Those lines of the material below that fall between its first line and the line with "D7: schottky MBR340", both included, are to be repeated exactly.

Supplied entries:

● ● ● ●

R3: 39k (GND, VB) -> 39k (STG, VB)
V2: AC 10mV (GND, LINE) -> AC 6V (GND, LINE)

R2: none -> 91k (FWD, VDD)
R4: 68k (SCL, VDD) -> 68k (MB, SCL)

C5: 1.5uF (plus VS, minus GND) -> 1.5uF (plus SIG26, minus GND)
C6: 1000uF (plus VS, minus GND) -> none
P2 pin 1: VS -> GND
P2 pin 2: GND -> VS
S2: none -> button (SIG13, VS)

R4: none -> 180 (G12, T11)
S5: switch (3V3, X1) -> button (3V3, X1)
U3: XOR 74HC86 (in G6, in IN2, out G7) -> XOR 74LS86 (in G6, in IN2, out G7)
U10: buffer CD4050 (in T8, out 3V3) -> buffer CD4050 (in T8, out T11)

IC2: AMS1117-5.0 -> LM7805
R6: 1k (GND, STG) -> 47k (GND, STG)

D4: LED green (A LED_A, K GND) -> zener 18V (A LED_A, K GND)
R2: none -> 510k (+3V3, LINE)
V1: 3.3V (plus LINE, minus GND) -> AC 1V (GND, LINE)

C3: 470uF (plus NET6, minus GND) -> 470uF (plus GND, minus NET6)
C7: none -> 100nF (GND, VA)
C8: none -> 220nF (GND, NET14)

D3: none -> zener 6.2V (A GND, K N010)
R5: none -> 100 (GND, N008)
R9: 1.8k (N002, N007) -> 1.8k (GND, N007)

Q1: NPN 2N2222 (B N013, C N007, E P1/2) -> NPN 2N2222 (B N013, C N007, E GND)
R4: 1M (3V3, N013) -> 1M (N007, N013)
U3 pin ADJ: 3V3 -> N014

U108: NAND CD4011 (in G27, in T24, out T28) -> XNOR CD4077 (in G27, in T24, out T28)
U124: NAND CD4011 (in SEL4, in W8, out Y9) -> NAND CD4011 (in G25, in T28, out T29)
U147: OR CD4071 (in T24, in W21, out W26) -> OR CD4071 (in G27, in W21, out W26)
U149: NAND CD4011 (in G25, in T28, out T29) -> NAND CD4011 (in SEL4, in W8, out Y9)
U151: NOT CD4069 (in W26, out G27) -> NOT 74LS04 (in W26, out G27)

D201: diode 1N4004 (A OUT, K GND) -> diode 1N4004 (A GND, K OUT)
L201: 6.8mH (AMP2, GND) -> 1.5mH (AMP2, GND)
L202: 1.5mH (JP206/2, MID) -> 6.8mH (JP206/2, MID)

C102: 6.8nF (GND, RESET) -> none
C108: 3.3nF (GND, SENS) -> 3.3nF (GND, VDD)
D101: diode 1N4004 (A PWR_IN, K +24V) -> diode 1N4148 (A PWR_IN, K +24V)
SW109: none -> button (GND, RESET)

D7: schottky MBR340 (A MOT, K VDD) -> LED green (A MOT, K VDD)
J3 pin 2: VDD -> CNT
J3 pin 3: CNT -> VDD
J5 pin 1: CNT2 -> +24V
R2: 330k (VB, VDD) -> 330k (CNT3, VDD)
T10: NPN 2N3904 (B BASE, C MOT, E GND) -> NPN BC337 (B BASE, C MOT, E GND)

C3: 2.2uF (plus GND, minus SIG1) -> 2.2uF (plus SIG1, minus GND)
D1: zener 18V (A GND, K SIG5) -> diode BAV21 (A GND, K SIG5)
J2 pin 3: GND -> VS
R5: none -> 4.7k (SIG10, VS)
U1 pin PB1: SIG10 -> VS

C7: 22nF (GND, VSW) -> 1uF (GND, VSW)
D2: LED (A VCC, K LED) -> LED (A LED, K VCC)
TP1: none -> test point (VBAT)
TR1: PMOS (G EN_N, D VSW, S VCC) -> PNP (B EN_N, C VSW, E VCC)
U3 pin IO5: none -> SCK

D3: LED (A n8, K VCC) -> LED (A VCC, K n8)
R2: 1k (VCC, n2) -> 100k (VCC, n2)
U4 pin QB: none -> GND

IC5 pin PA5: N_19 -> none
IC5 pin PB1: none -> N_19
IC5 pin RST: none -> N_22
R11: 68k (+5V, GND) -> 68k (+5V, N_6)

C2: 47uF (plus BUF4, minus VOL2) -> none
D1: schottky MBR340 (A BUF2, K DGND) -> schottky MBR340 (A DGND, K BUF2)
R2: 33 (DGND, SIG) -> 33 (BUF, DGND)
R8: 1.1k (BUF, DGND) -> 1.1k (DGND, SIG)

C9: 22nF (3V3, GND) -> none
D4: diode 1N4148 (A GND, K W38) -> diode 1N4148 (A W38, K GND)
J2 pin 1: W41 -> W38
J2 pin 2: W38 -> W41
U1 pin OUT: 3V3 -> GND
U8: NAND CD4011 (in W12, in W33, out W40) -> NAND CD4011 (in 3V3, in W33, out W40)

● ● ● ●

Output:
R3: 39k (GND, VB) -> 39k (STG, VB)
V2: AC 10mV (GND, LINE) -> AC 6V (GND, LINE)

R2: none -> 91k (FWD, VDD)
R4: 68k (SCL, VDD) -> 68k (MB, SCL)

C5: 1.5uF (plus VS, minus GND) -> 1.5uF (plus SIG26, minus GND)
C6: 1000uF (plus VS, minus GND) -> none
P2 pin 1: VS -> GND
P2 pin 2: GND -> VS
S2: none -> button (SIG13, VS)

R4: none -> 180 (G12, T11)
S5: switch (3V3, X1) -> button (3V3, X1)
U3: XOR 74HC86 (in G6, in IN2, out G7) -> XOR 74LS86 (in G6, in IN2, out G7)
U10: buffer CD4050 (in T8, out 3V3) -> buffer CD4050 (in T8, out T11)

IC2: AMS1117-5.0 -> LM7805
R6: 1k (GND, STG) -> 47k (GND, STG)

D4: LED green (A LED_A, K GND) -> zener 18V (A LED_A, K GND)
R2: none -> 510k (+3V3, LINE)
V1: 3.3V (plus LINE, minus GND) -> AC 1V (GND, LINE)

C3: 470uF (plus NET6, minus GND) -> 470uF (plus GND, minus NET6)
C7: none -> 100nF (GND, VA)
C8: none -> 220nF (GND, NET14)

D3: none -> zener 6.2V (A GND, K N010)
R5: none -> 100 (GND, N008)
R9: 1.8k (N002, N007) -> 1.8k (GND, N007)

Q1: NPN 2N2222 (B N013, C N007, E P1/2) -> NPN 2N2222 (B N013, C N007, E GND)
R4: 1M (3V3, N013) -> 1M (N007, N013)
U3 pin ADJ: 3V3 -> N014

U108: NAND CD4011 (in G27, in T24, out T28) -> XNOR CD4077 (in G27, in T24, out T28)
U124: NAND CD4011 (in SEL4, in W8, out Y9) -> NAND CD4011 (in G25, in T28, out T29)
U147: OR CD4071 (in T24, in W21, out W26) -> OR CD4071 (in G27, in W21, out W26)
U149: NAND CD4011 (in G25, in T28, out T29) -> NAND CD4011 (in SEL4, in W8, out Y9)
U151: NOT CD4069 (in W26, out G27) -> NOT 74LS04 (in W26, out G27)

D201: diode 1N4004 (A OUT, K GND) -> diode 1N4004 (A GND, K OUT)
L201: 6.8mH (AMP2, GND) -> 1.5mH (AMP2, GND)
L202: 1.5mH (JP206/2, MID) -> 6.8mH (JP206/2, MID)

C102: 6.8nF (GND, RESET) -> none
C108: 3.3nF (GND, SENS) -> 3.3nF (GND, VDD)
D101: diode 1N4004 (A PWR_IN, K +24V) -> diode 1N4148 (A PWR_IN, K +24V)
SW109: none -> button (GND, RESET)

D7: schottky MBR340 (A MOT, K VDD) -> LED green (A MOT, K VDD)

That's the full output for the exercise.